Beginning with the line that mentions "black shoe: 3 -> 4", reproduce every line through the last line of the entries, exactly, and only those.

(Dataset extract)

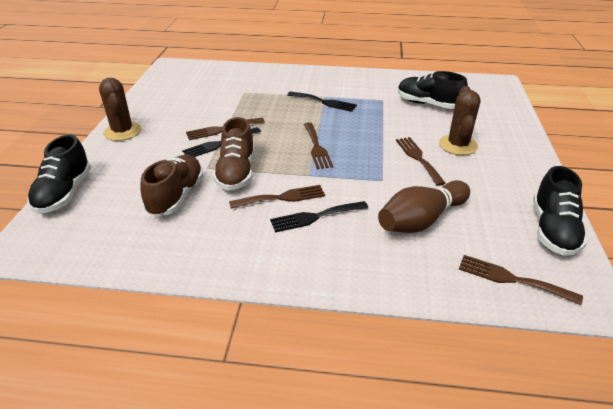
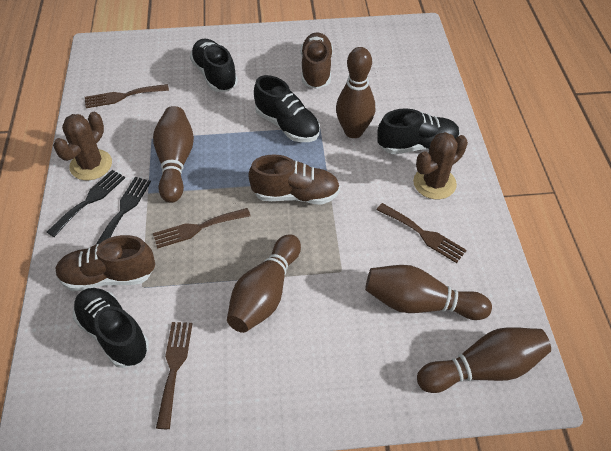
black fork: 3 -> 2
black shoe: 3 -> 4
brown bowling pin: 1 -> 5
brown fork: 5 -> 4
brown shoe: 2 -> 3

(End Dataset extract)

- **Your response**:
black shoe: 3 -> 4
brown bowling pin: 1 -> 5
brown fork: 5 -> 4
brown shoe: 2 -> 3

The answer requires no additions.